(Dataset items)
= = = =

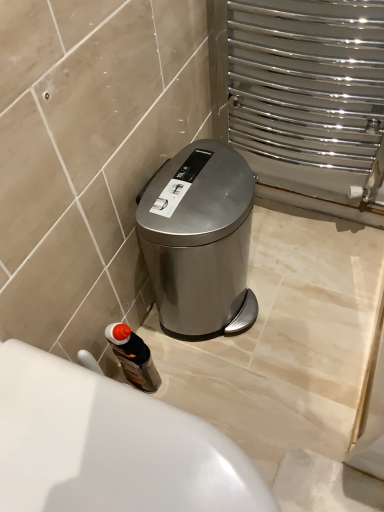
Question: Is white glossy bath at lower left next to satin silver trash can at center and touching it?

Choices:
 (A) no
 (B) yes

Answer: (A)

Question: From the image's perspective, is white glossy bath at lower left located beneath satin silver trash can at center?

Choices:
 (A) yes
 (B) no

Answer: (A)

Question: Is satin silver trash can at center inside white glossy bath at lower left?

Choices:
 (A) yes
 (B) no

Answer: (B)

Question: Is white glossy bath at lower left oriented away from satin silver trash can at center?

Choices:
 (A) yes
 (B) no

Answer: (B)

Question: Is white glossy bath at lower left completely or partially outside of satin silver trash can at center?

Choices:
 (A) yes
 (B) no

Answer: (A)

Question: Does white glossy bath at lower left have a lesser height compared to satin silver trash can at center?

Choices:
 (A) no
 (B) yes

Answer: (B)

Question: From a real-world perspective, is satin silver trash can at center below wooden textured bottle at lower left?

Choices:
 (A) no
 (B) yes

Answer: (A)

Question: Is satin silver trash can at center thinner than wooden textured bottle at lower left?

Choices:
 (A) no
 (B) yes

Answer: (A)

Question: Is satin silver trash can at center positioned far away from wooden textured bottle at lower left?

Choices:
 (A) yes
 (B) no

Answer: (B)

Question: Is satin silver trash can at center further to camera compared to wooden textured bottle at lower left?

Choices:
 (A) no
 (B) yes

Answer: (A)

Question: Does satin silver trash can at center touch wooden textured bottle at lower left?

Choices:
 (A) yes
 (B) no

Answer: (B)

Question: Would you say wooden textured bottle at lower left is part of satin silver trash can at center's contents?

Choices:
 (A) yes
 (B) no

Answer: (B)

Question: Is wooden textured bottle at lower left at the right side of satin silver trash can at center?

Choices:
 (A) yes
 (B) no

Answer: (B)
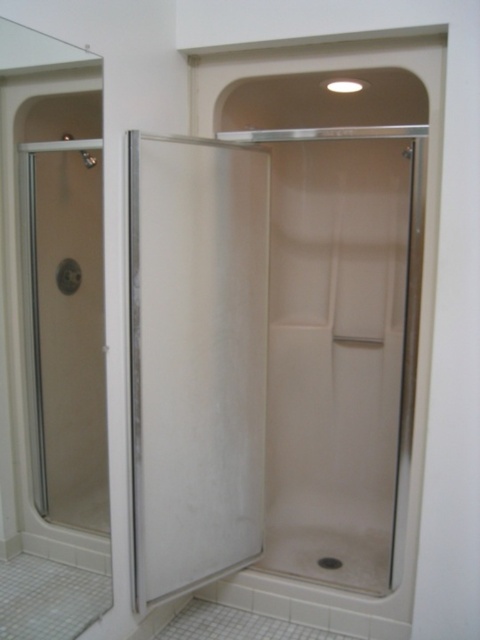
You are standing in the bathroom and see two points marked in the shower area. Which point is closer to you, point (259,212) or point (81,188)?

Point (81,188) is closer to you because it is less further to the viewer than point (259,212).

You are designing a bathroom layout and need to know the height differences between the transparent glass shower door at center and the clear glass shower door at left. Which one is taller?

The transparent glass shower door at center is much taller than the clear glass shower door at left according to the description.

You are designing a bathroom layout and need to place both the transparent glass shower door at center and the clear glass shower door at left. Which door requires more horizontal space for installation?

The transparent glass shower door at center requires more horizontal space for installation because its width surpasses that of the clear glass shower door at left.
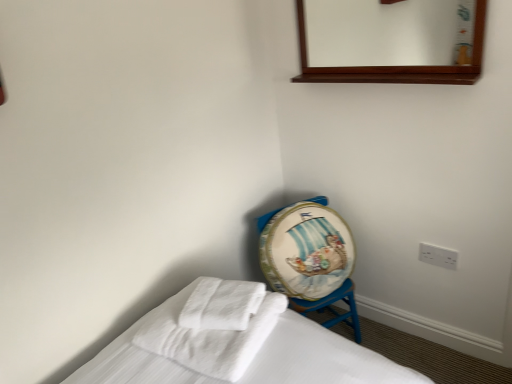
Locate an element on the screen. The height and width of the screenshot is (384, 512). vacant space situated on the left part of white soft towel at center, the 1th bath towel from the right is located at coordinates (166, 327).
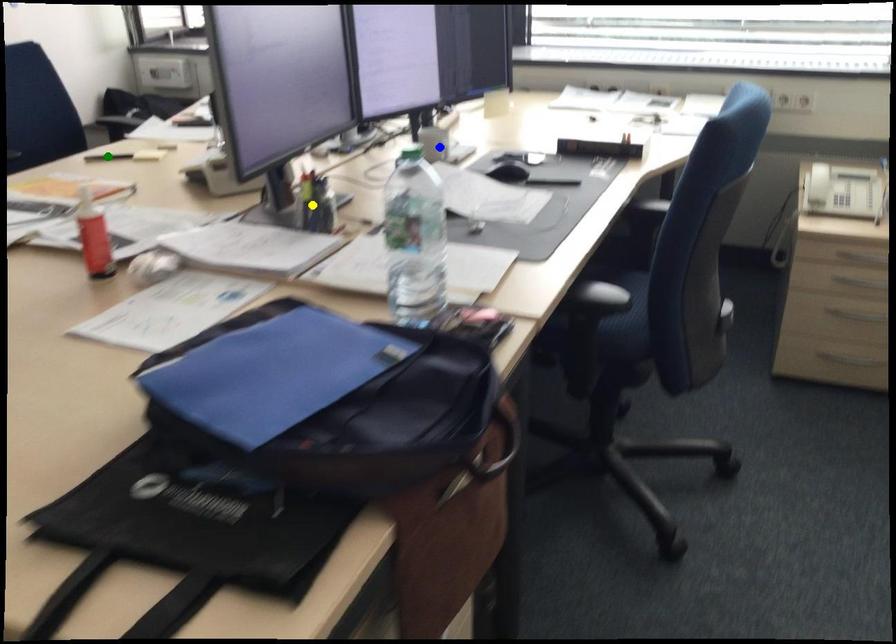
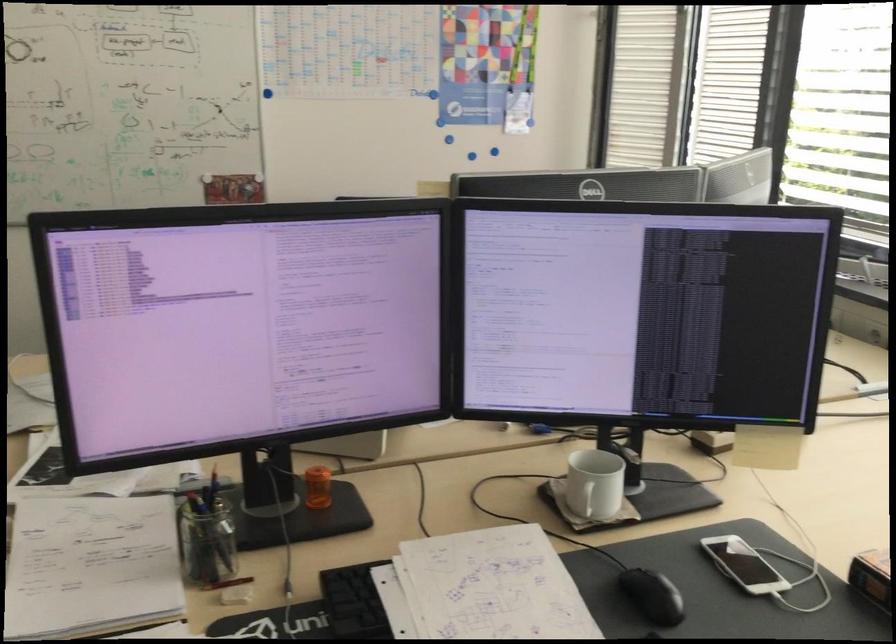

= = = =

Could you change "satin silver trash can" to "brushed steel waste bin" everywhere in the lines above, keep everything else the same, and leave out the pictures?

Question: Is white glossy bath at lower left next to brushed steel waste bin at center and touching it?

Choices:
 (A) no
 (B) yes

Answer: (A)

Question: From the image's perspective, is white glossy bath at lower left located beneath brushed steel waste bin at center?

Choices:
 (A) yes
 (B) no

Answer: (A)

Question: Is brushed steel waste bin at center inside white glossy bath at lower left?

Choices:
 (A) yes
 (B) no

Answer: (B)

Question: Is white glossy bath at lower left oriented away from brushed steel waste bin at center?

Choices:
 (A) yes
 (B) no

Answer: (B)

Question: Is white glossy bath at lower left completely or partially outside of brushed steel waste bin at center?

Choices:
 (A) yes
 (B) no

Answer: (A)

Question: Does white glossy bath at lower left have a lesser height compared to brushed steel waste bin at center?

Choices:
 (A) no
 (B) yes

Answer: (B)

Question: From a real-world perspective, is brushed steel waste bin at center below wooden textured bottle at lower left?

Choices:
 (A) no
 (B) yes

Answer: (A)

Question: Is brushed steel waste bin at center thinner than wooden textured bottle at lower left?

Choices:
 (A) no
 (B) yes

Answer: (A)

Question: Is brushed steel waste bin at center positioned far away from wooden textured bottle at lower left?

Choices:
 (A) yes
 (B) no

Answer: (B)

Question: Is brushed steel waste bin at center further to camera compared to wooden textured bottle at lower left?

Choices:
 (A) no
 (B) yes

Answer: (A)

Question: Does brushed steel waste bin at center touch wooden textured bottle at lower left?

Choices:
 (A) yes
 (B) no

Answer: (B)

Question: Would you say wooden textured bottle at lower left is part of brushed steel waste bin at center's contents?

Choices:
 (A) yes
 (B) no

Answer: (B)

Question: Is wooden textured bottle at lower left at the right side of brushed steel waste bin at center?

Choices:
 (A) yes
 (B) no

Answer: (B)
You are standing in the bathroom and see two points marked in the shower area. Which point is closer to you, point (259,212) or point (81,188)?

Point (81,188) is closer to you because it is less further to the viewer than point (259,212).

You are designing a bathroom layout and need to know the height differences between the transparent glass shower door at center and the clear glass shower door at left. Which one is taller?

The transparent glass shower door at center is much taller than the clear glass shower door at left according to the description.

You are designing a bathroom layout and need to place both the transparent glass shower door at center and the clear glass shower door at left. Which door requires more horizontal space for installation?

The transparent glass shower door at center requires more horizontal space for installation because its width surpasses that of the clear glass shower door at left.
Locate an element on the screen. The height and width of the screenshot is (384, 512). vacant space situated on the left part of white soft towel at center, the 1th bath towel from the right is located at coordinates (166, 327).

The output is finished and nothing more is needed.